▼▼▼
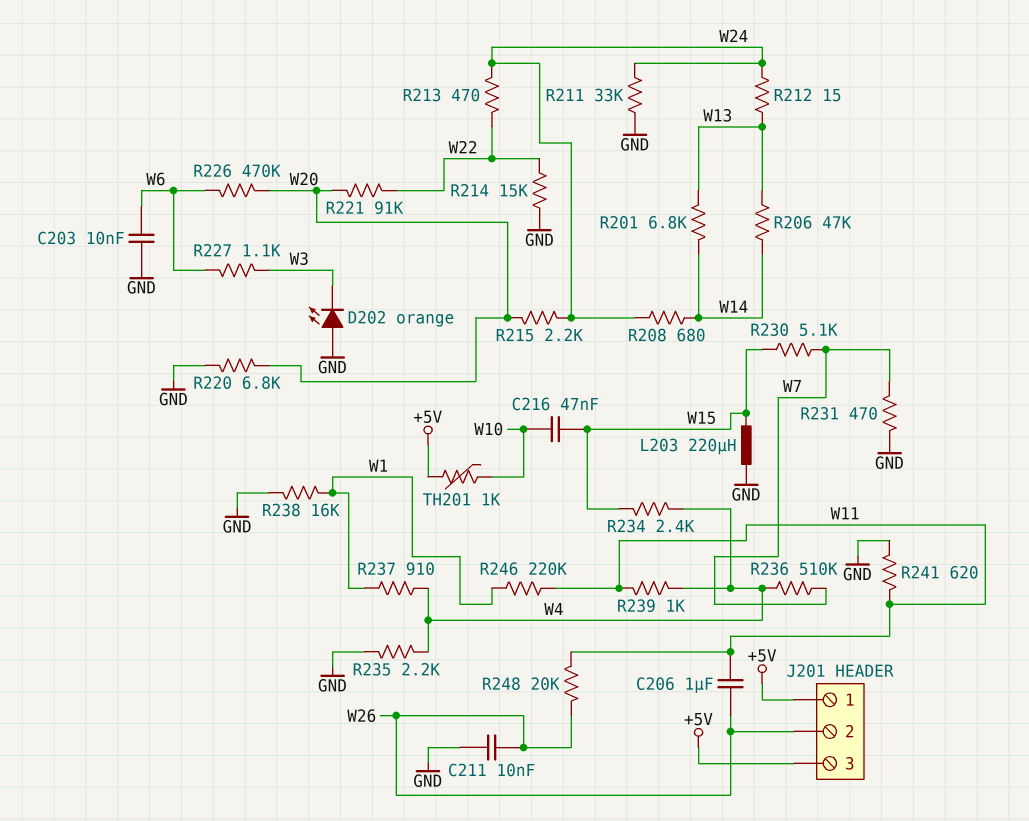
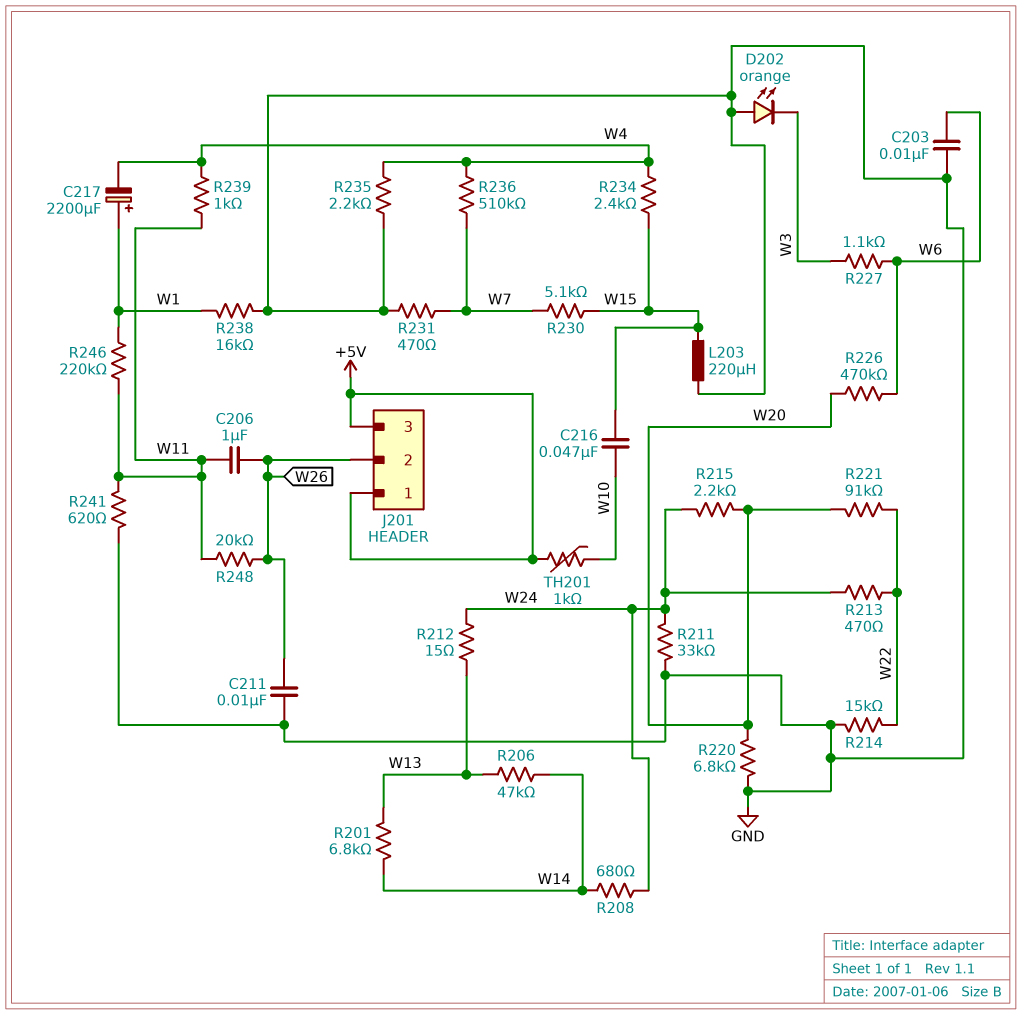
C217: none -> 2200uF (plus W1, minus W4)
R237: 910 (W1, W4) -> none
▲▲▲
▼▼▼
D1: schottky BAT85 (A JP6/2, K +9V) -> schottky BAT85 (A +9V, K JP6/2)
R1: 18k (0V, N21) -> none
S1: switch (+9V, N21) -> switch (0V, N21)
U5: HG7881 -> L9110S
▲▲▲
From the line that has "D1: schottky BAT85" through the line that has "U5: HG7881 -> L9110S", copy every line exactly as it appears above, and leave out all others.

# Task answer
D1: schottky BAT85 (A JP6/2, K +9V) -> schottky BAT85 (A +9V, K JP6/2)
R1: 18k (0V, N21) -> none
S1: switch (+9V, N21) -> switch (0V, N21)
U5: HG7881 -> L9110S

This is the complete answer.